***** RECORDS PROVIDED *****

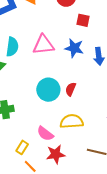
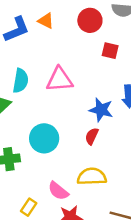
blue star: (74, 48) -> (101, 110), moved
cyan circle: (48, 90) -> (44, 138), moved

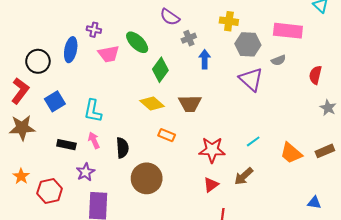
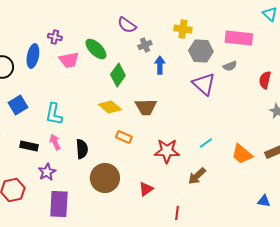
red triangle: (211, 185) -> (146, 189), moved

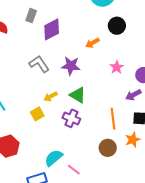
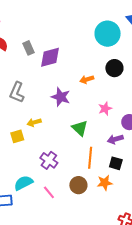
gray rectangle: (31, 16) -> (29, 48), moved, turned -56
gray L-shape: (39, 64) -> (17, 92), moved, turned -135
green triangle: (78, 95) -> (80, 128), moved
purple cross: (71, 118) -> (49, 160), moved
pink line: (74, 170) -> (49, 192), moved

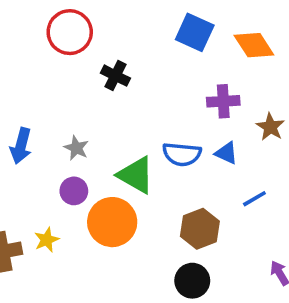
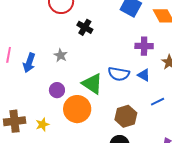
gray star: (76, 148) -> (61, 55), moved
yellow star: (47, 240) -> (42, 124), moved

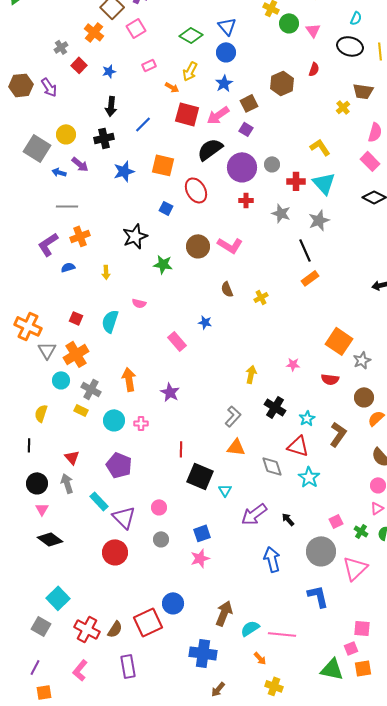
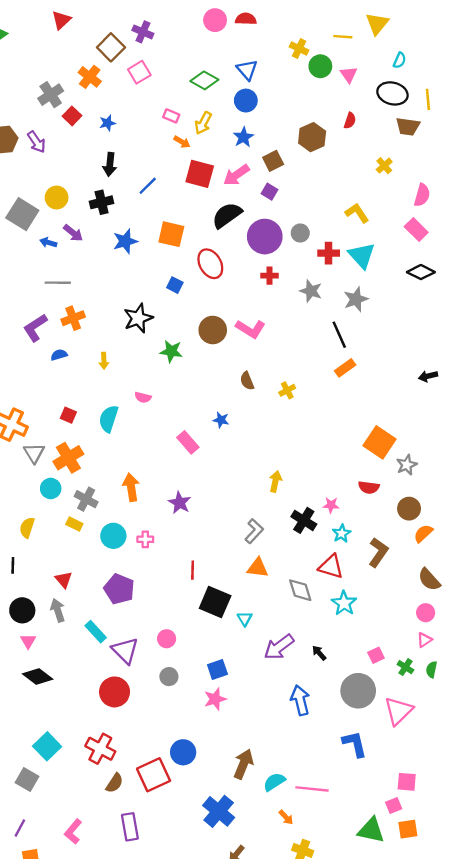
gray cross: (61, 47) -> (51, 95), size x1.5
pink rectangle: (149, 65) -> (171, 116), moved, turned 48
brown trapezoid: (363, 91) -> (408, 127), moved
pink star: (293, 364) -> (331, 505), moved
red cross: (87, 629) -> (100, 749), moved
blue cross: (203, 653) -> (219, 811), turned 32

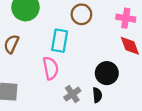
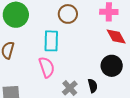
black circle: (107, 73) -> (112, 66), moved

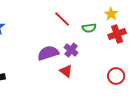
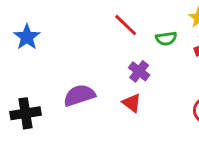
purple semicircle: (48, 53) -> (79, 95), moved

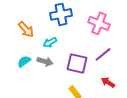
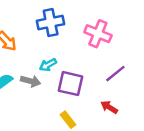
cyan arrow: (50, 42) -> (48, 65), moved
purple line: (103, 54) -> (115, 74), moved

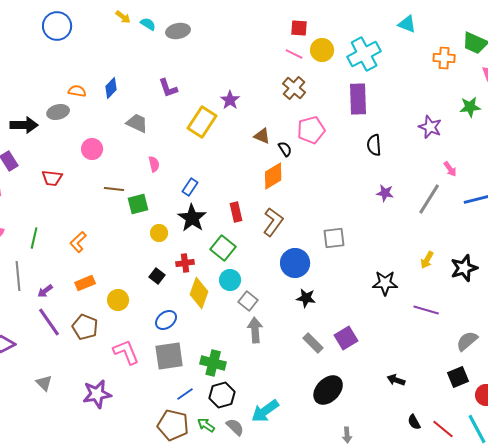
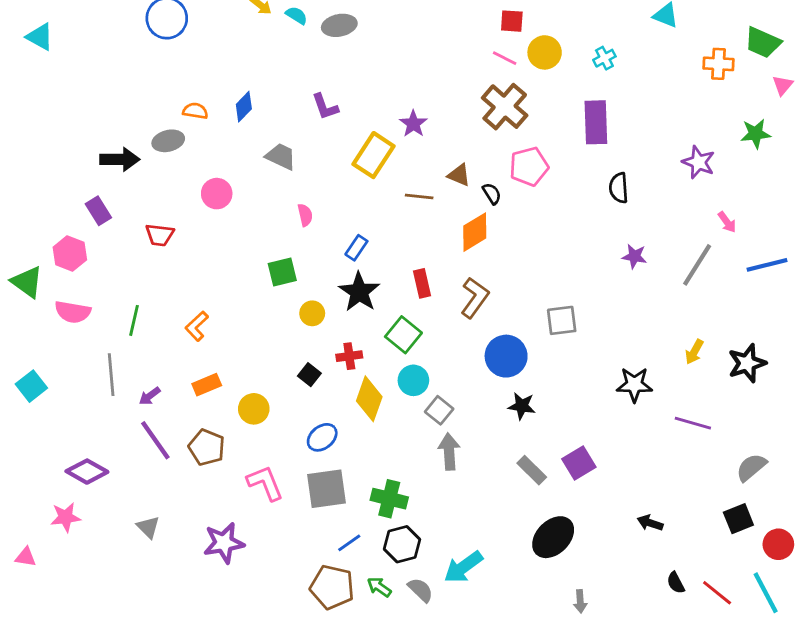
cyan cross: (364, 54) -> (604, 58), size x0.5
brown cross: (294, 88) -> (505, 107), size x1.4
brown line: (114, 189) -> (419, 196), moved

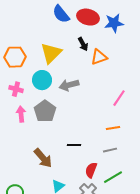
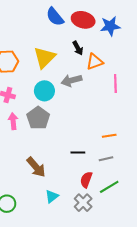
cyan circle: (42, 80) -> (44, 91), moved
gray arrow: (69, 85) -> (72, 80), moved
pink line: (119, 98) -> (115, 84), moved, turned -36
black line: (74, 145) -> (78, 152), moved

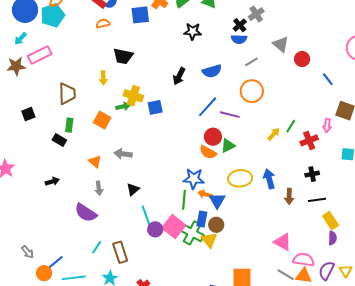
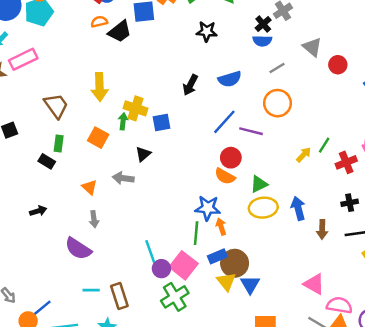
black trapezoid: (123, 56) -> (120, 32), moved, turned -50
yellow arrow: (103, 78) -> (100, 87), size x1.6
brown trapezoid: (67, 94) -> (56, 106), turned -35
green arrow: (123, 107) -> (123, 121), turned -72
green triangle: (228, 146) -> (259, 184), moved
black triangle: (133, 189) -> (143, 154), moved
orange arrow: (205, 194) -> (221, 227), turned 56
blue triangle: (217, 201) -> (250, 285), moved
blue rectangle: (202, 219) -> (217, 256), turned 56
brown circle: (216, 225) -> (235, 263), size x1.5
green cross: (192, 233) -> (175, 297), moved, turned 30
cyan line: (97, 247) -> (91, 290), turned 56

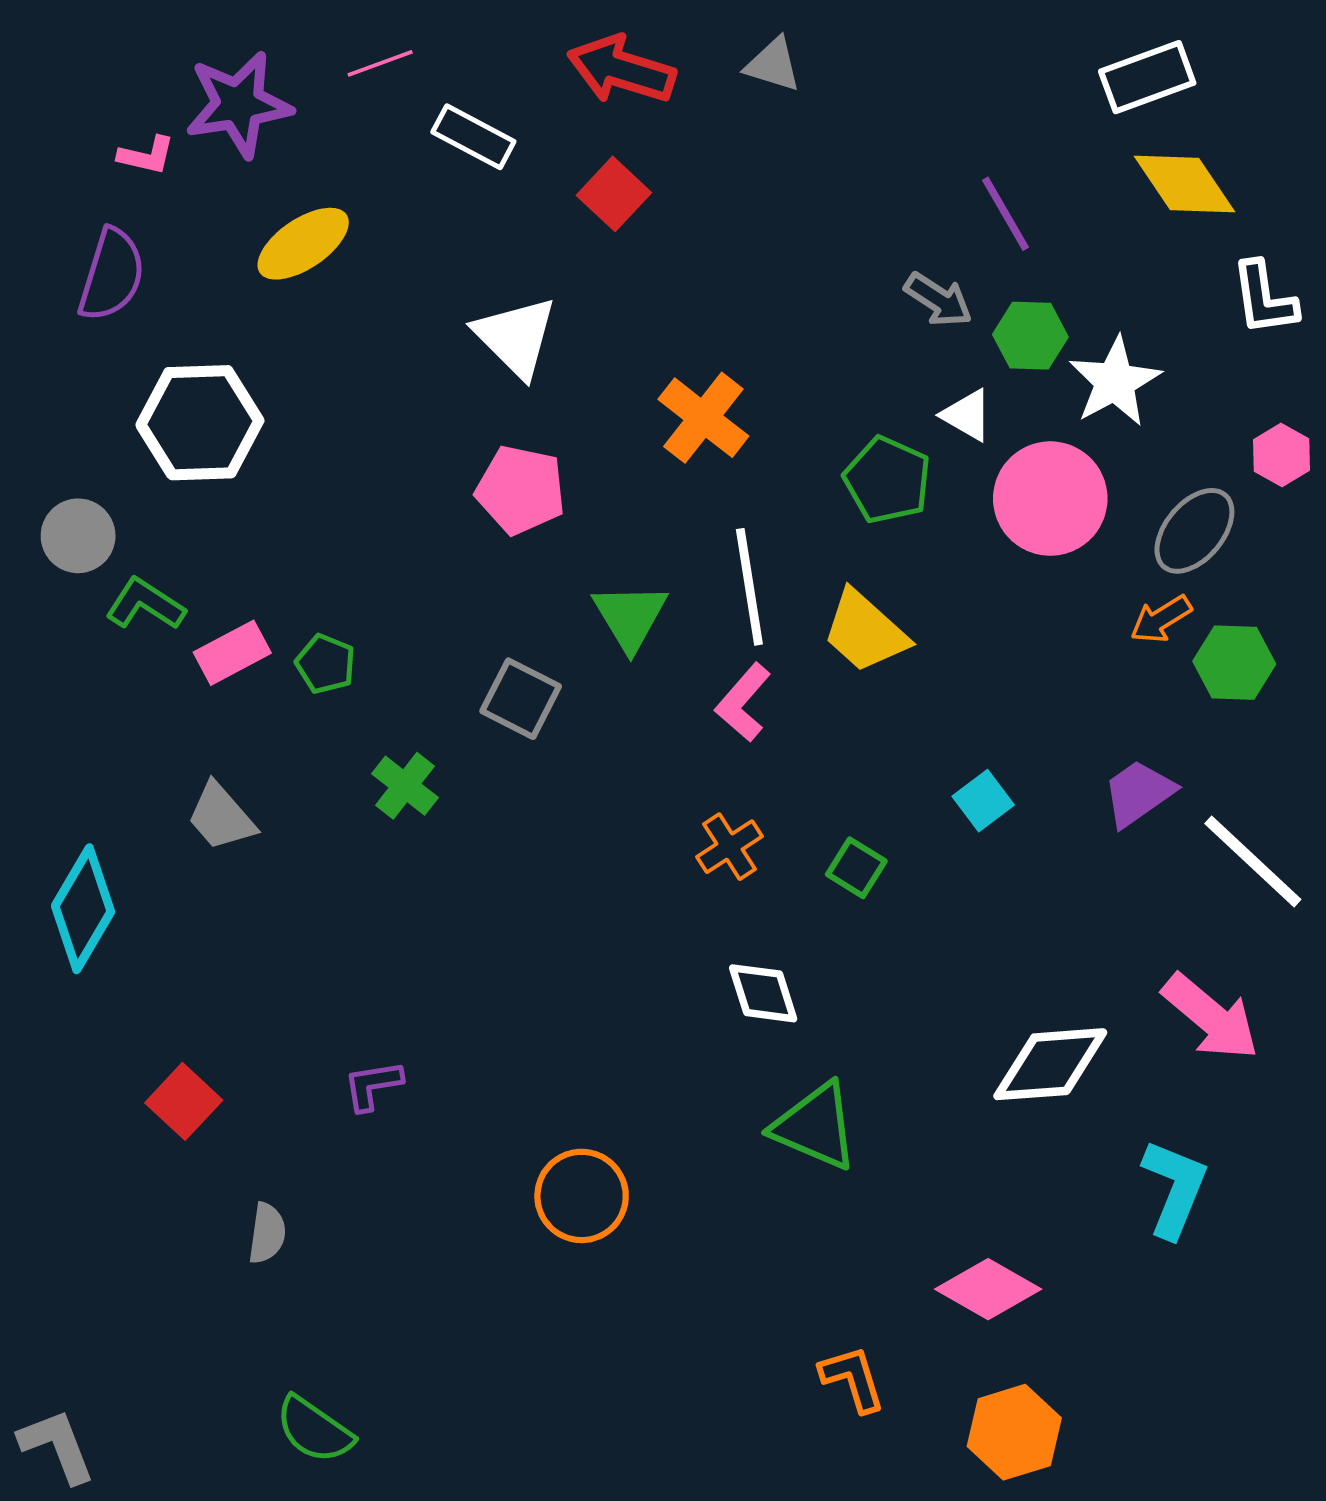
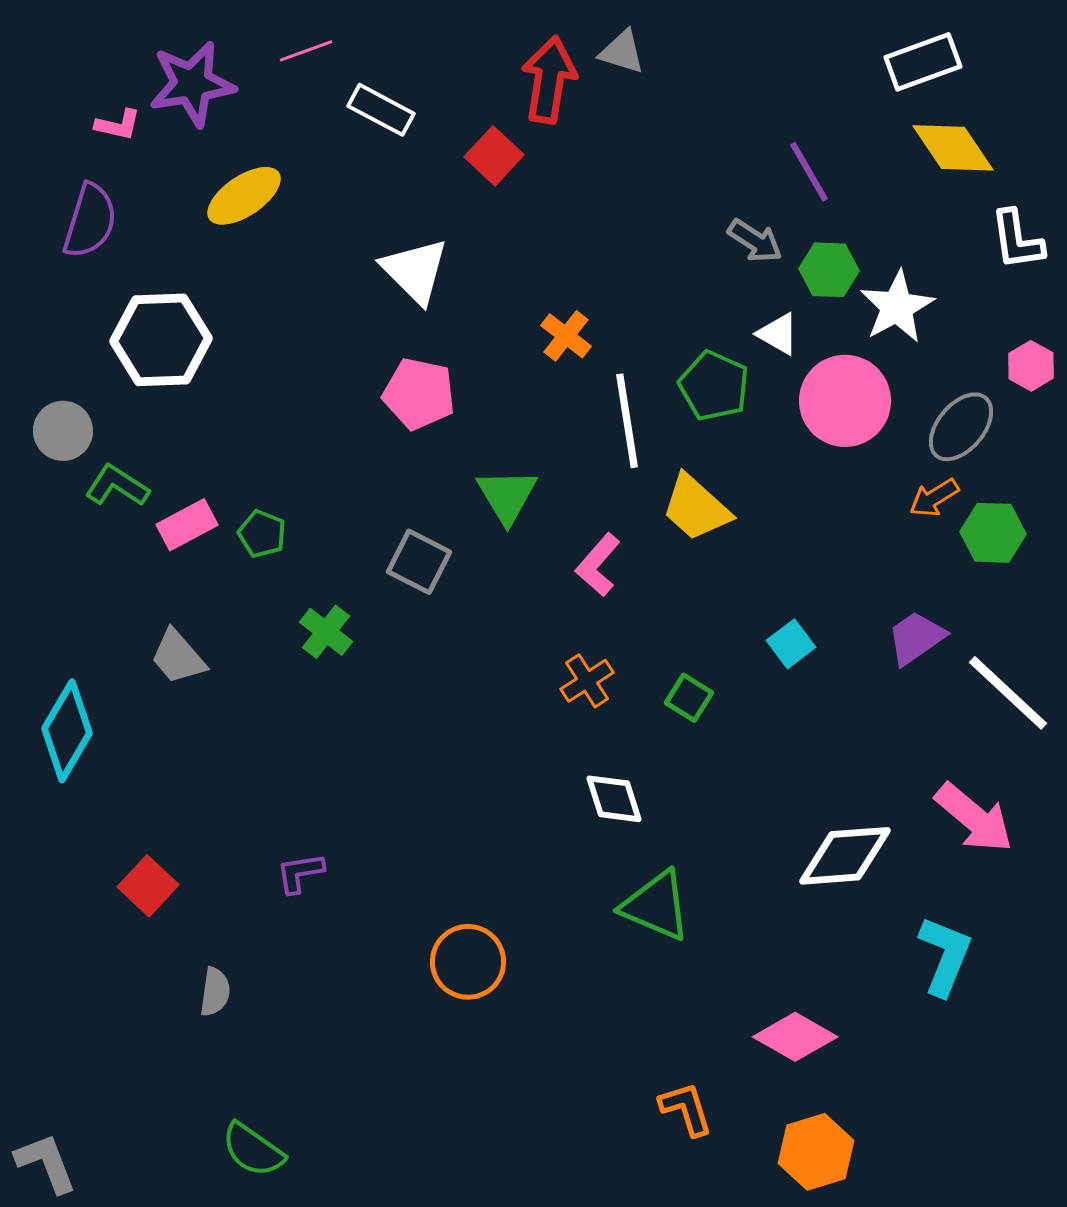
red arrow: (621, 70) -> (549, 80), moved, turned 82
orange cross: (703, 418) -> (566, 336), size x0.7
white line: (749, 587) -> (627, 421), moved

*****

▶ TO DO
Each line with "star" in it must be identified and copied from the material.

▶ OUTPUT FOR THIS EXERCISE
blue star: (74, 48) -> (101, 110), moved
gray star: (76, 148) -> (61, 55), moved
yellow star: (47, 240) -> (42, 124), moved
pink star: (293, 364) -> (331, 505), moved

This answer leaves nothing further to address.